# ABOUT THIS TASK
With the first line as the start and the line containing "green plate G4:G5" as the end, write out every line of the records exactly.

◆ ◆ ◆ ◆ ◆

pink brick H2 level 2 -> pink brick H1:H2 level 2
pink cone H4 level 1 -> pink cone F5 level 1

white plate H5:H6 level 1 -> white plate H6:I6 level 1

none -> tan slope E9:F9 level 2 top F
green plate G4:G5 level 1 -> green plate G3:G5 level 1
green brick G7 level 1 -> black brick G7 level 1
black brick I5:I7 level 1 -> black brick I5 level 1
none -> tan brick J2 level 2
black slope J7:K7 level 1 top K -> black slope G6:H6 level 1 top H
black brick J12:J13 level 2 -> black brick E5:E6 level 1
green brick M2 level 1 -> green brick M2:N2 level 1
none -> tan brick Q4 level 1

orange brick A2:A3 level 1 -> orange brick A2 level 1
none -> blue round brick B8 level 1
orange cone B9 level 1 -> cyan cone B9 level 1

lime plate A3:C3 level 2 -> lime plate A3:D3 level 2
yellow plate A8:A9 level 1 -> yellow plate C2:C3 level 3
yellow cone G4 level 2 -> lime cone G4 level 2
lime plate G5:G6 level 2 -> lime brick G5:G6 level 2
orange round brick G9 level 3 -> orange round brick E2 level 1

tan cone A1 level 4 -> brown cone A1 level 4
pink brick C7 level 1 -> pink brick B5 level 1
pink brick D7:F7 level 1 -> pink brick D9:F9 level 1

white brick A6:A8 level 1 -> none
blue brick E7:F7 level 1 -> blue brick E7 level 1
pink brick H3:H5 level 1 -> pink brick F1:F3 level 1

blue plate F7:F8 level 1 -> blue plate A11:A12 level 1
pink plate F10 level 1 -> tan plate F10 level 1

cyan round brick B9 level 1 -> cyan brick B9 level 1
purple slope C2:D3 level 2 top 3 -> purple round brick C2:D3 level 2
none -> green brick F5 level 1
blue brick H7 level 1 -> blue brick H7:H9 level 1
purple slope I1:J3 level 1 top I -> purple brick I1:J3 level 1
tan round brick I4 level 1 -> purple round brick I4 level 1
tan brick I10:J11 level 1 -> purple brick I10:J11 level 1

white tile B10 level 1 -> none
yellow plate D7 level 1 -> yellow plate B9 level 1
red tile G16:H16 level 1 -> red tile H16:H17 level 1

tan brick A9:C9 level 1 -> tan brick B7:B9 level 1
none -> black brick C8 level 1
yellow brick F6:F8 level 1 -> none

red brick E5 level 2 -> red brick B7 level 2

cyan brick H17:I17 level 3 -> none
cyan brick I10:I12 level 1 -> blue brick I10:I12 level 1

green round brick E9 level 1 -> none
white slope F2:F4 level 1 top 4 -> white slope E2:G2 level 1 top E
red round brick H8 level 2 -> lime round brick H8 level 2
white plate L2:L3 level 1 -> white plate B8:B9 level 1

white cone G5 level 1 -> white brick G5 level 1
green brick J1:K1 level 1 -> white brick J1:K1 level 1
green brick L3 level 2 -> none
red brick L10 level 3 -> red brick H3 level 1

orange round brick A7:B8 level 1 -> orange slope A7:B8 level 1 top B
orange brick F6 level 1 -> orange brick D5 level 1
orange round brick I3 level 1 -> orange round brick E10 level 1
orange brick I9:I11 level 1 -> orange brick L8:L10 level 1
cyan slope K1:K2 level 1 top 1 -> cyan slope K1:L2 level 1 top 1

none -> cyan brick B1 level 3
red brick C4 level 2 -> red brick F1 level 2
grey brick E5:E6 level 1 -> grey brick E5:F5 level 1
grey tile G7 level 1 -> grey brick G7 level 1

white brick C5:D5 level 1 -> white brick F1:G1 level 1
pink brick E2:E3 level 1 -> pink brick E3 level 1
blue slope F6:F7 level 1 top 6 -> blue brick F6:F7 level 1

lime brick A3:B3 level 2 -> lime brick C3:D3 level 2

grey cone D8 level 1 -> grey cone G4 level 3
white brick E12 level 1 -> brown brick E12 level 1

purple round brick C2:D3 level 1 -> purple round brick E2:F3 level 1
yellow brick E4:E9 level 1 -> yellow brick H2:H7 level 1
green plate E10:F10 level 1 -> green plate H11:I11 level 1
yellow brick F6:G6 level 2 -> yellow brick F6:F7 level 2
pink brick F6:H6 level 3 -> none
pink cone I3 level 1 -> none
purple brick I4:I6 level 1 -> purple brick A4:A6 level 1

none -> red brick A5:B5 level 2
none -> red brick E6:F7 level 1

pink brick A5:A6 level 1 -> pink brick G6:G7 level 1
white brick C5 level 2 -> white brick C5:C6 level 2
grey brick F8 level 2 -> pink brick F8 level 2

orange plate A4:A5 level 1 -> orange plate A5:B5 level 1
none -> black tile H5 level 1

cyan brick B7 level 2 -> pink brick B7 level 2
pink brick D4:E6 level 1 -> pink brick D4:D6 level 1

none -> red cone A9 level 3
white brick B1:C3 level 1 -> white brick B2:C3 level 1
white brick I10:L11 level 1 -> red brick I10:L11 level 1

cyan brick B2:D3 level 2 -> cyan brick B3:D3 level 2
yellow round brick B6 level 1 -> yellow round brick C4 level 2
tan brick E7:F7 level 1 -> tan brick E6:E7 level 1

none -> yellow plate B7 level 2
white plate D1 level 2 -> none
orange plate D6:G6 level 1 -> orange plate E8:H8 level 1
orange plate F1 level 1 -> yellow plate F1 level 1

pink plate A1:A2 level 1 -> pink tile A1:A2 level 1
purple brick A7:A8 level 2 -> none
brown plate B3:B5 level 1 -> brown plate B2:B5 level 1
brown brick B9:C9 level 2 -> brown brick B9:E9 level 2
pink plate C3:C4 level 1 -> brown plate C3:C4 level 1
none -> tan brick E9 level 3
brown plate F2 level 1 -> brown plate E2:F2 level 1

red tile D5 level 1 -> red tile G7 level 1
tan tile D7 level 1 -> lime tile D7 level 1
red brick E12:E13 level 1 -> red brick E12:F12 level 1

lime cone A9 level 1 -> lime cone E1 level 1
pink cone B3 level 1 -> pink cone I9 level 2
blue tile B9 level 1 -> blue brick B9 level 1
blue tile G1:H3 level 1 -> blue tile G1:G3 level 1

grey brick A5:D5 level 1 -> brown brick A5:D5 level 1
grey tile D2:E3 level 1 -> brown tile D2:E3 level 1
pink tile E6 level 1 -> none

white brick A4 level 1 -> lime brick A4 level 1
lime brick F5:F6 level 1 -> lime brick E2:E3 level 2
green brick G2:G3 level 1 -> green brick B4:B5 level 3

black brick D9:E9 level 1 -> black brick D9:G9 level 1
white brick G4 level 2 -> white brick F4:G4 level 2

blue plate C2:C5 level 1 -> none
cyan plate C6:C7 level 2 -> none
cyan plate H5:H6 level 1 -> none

◆ ◆ ◆ ◆ ◆

# RESPONSE AREA
pink brick H2 level 2 -> pink brick H1:H2 level 2
pink cone H4 level 1 -> pink cone F5 level 1

white plate H5:H6 level 1 -> white plate H6:I6 level 1

none -> tan slope E9:F9 level 2 top F
green plate G4:G5 level 1 -> green plate G3:G5 level 1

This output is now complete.